** Work required **
Exact wording is required: give all the records again, minus the pictures.

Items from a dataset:
★ ★ ★
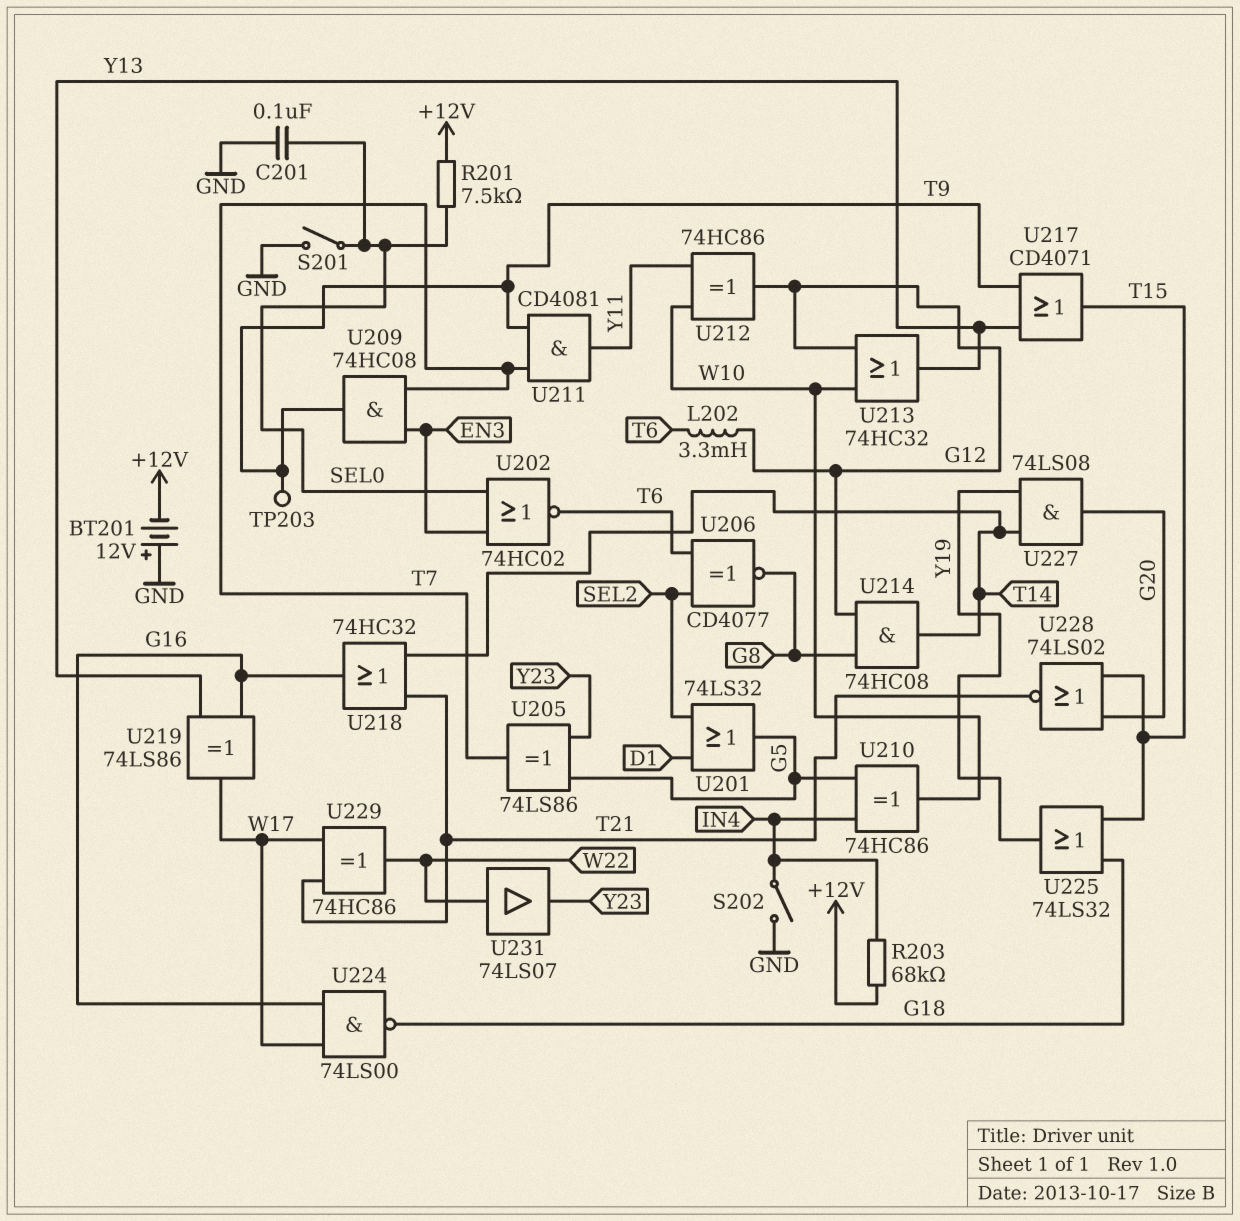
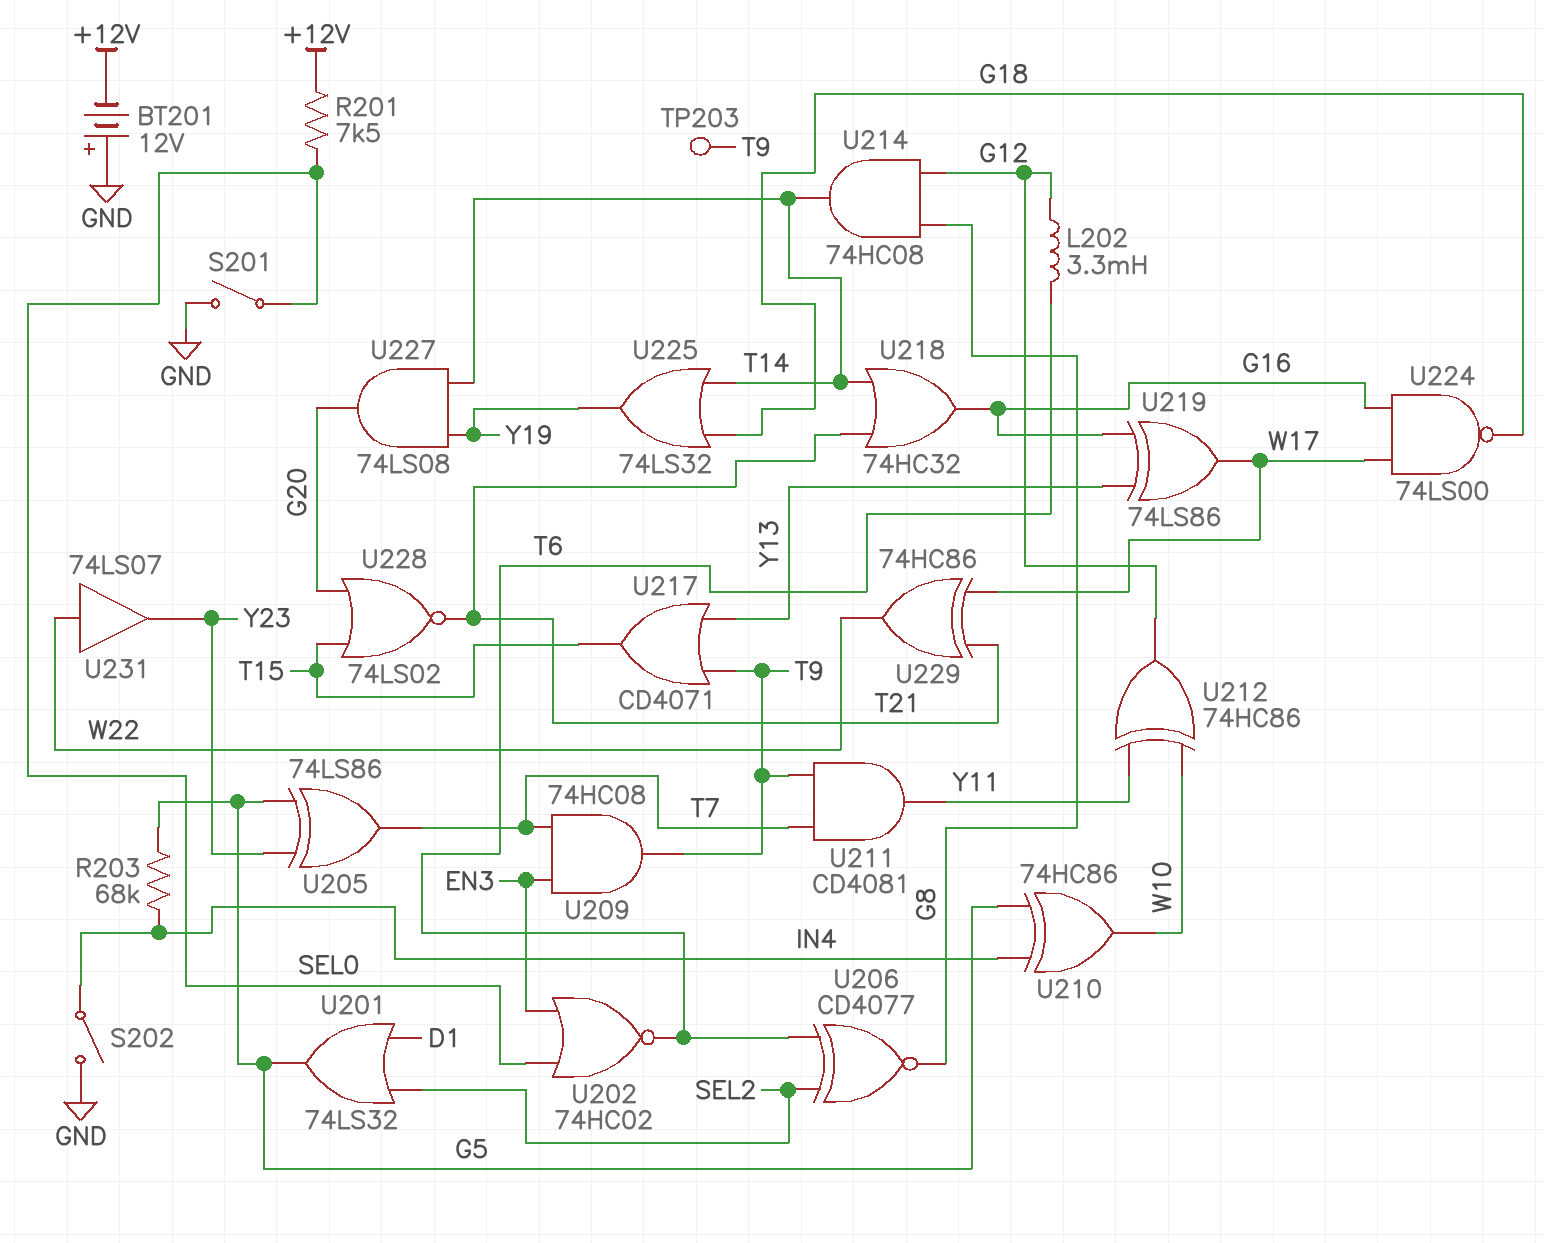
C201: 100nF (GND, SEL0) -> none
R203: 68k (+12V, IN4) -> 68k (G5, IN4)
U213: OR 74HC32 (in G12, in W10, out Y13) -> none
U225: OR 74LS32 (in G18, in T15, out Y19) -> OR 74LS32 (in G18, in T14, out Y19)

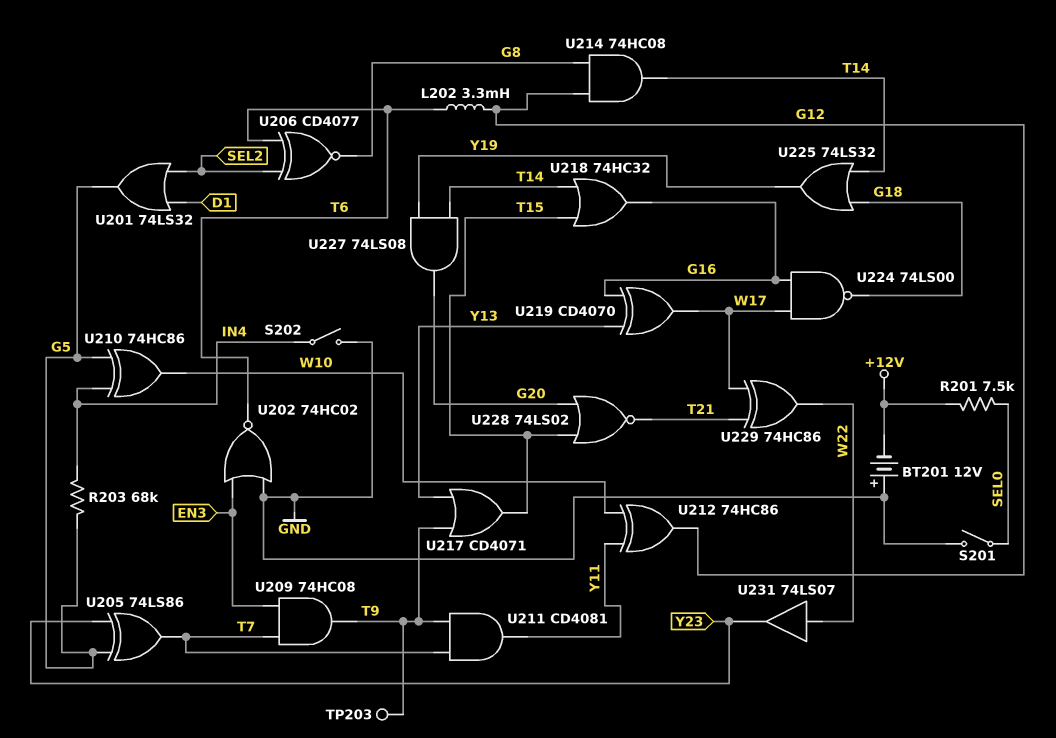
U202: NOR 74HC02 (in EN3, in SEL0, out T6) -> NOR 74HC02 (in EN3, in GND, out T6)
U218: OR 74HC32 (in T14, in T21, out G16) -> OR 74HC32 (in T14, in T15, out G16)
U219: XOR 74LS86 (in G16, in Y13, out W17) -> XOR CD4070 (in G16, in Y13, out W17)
★ ★ ★
** Your solution **
C201: 100nF (GND, SEL0) -> none
R203: 68k (+12V, IN4) -> 68k (G5, IN4)
U213: OR 74HC32 (in G12, in W10, out Y13) -> none
U225: OR 74LS32 (in G18, in T15, out Y19) -> OR 74LS32 (in G18, in T14, out Y19)

U202: NOR 74HC02 (in EN3, in SEL0, out T6) -> NOR 74HC02 (in EN3, in GND, out T6)
U218: OR 74HC32 (in T14, in T21, out G16) -> OR 74HC32 (in T14, in T15, out G16)
U219: XOR 74LS86 (in G16, in Y13, out W17) -> XOR CD4070 (in G16, in Y13, out W17)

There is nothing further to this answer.